====== RAW DATA

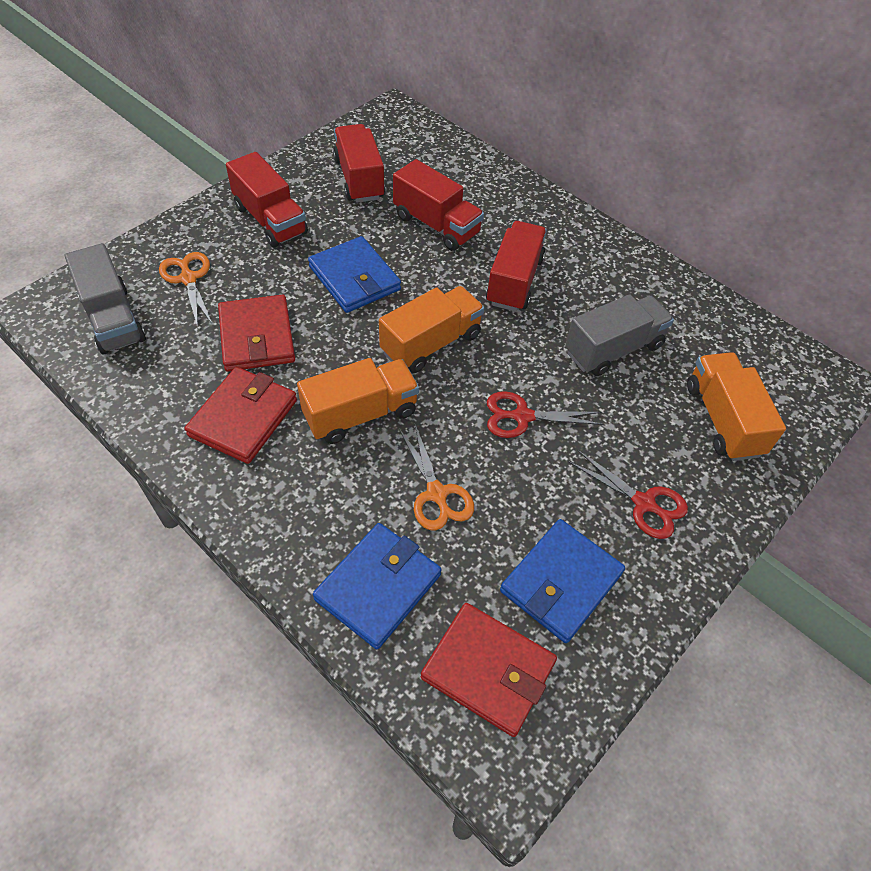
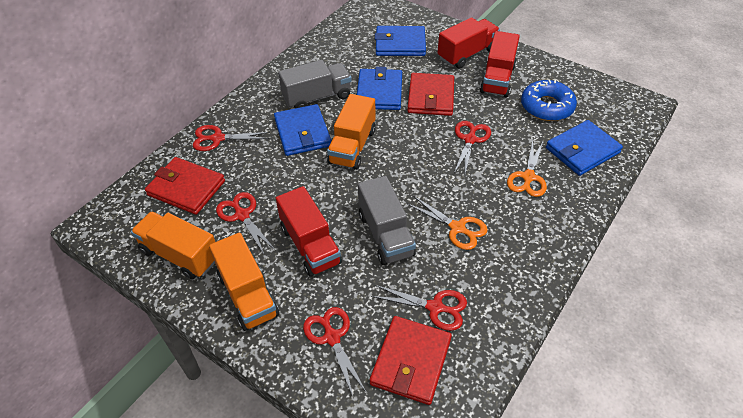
blue donut: 0 -> 1
blue wallet: 3 -> 4
red scissors: 2 -> 5
red truck: 4 -> 3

============

## ABOUT THIS TASK
Retype all of the material above exactly; the pictures stay out.

## WRITTEN RESPONSE
blue donut: 0 -> 1
blue wallet: 3 -> 4
red scissors: 2 -> 5
red truck: 4 -> 3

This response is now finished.